◆ **Task statement**
Out of the material that follows, write out exactly the lines from the line with "camera: 75 degrees right, 5 degrees down" to the line with "(459, 217) = (409, 529): none", both ends included, and no others.

◆ **Task input**
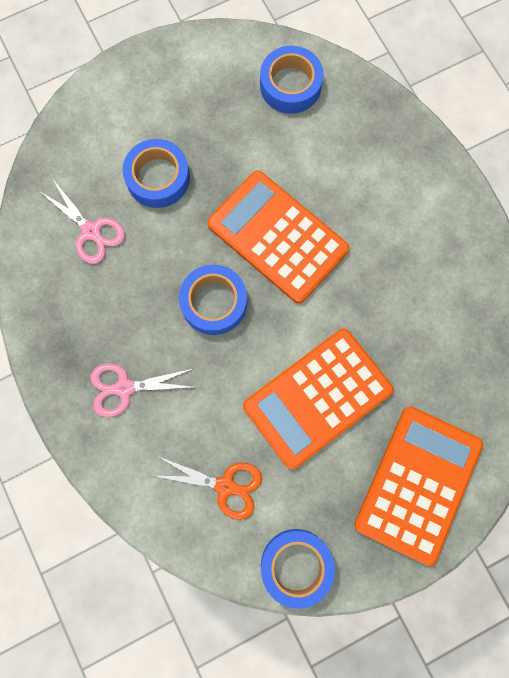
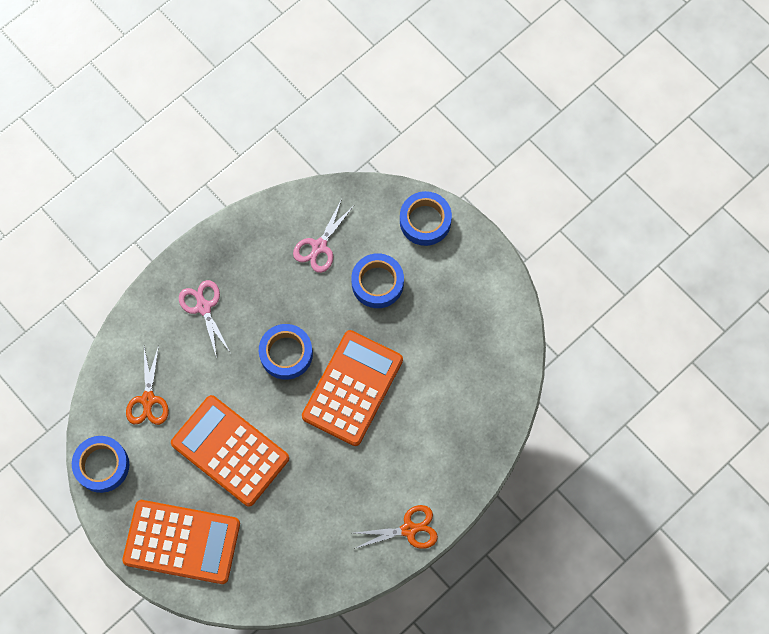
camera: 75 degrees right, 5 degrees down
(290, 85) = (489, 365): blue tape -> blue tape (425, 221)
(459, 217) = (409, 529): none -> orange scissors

...

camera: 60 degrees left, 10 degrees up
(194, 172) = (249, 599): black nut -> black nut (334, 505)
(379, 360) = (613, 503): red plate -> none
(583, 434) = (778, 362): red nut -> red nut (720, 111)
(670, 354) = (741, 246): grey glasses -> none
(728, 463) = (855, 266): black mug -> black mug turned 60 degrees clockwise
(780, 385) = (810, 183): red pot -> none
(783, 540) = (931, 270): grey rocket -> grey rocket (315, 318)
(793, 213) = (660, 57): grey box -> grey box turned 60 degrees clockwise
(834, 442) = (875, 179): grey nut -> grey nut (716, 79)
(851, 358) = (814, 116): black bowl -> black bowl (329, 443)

◆ **Solution to this exercise**
camera: 75 degrees right, 5 degrees down
(290, 85) = (489, 365): blue tape -> blue tape (425, 221)
(459, 217) = (409, 529): none -> orange scissors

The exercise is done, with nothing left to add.